*** Opening Records provided ***

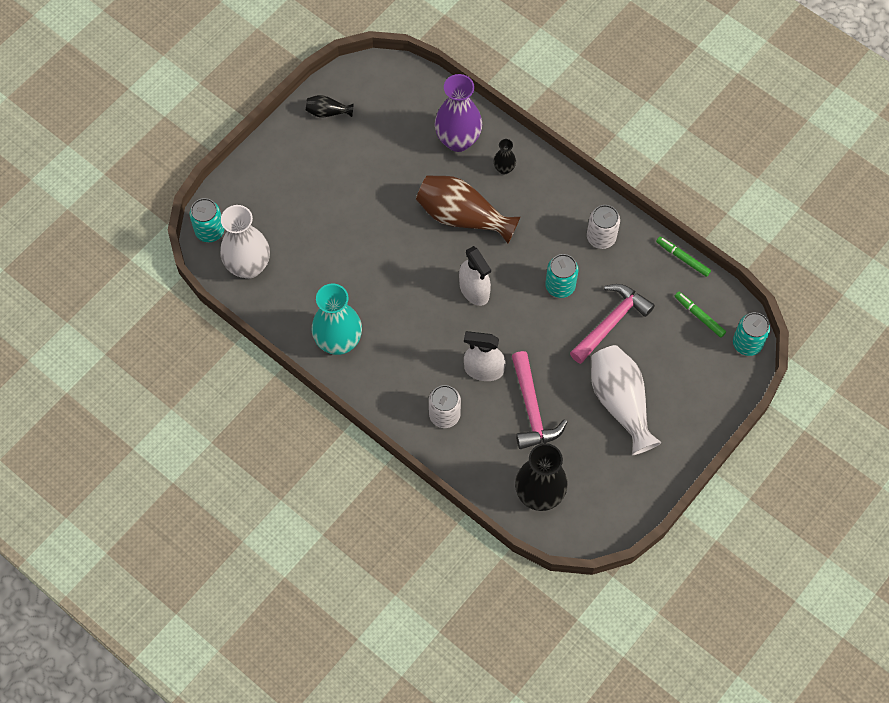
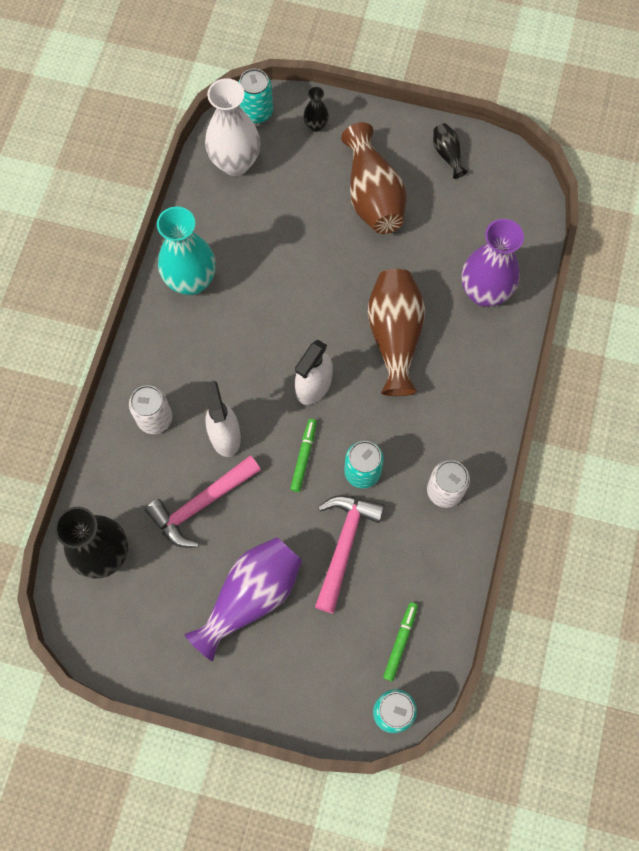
camera: 65 degrees right, 5 degrees up
(334, 180) = (372, 196): none -> brown vase
(504, 169) = (475, 353): black vase -> black vase (316, 125)
(611, 322) = (344, 545): pink hammer -> pink hammer turned 90 degrees counterclockwise
(620, 403) = (251, 597): white vase -> purple vase
(682, 258) = (465, 593): green marker -> green marker (303, 456)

*** Closing Records provided ***

(Goal of the exercise) Repeat the entries word for word and skip the pictures.

(Exercise solution)
camera: 65 degrees right, 5 degrees up
(334, 180) = (372, 196): none -> brown vase
(504, 169) = (475, 353): black vase -> black vase (316, 125)
(611, 322) = (344, 545): pink hammer -> pink hammer turned 90 degrees counterclockwise
(620, 403) = (251, 597): white vase -> purple vase
(682, 258) = (465, 593): green marker -> green marker (303, 456)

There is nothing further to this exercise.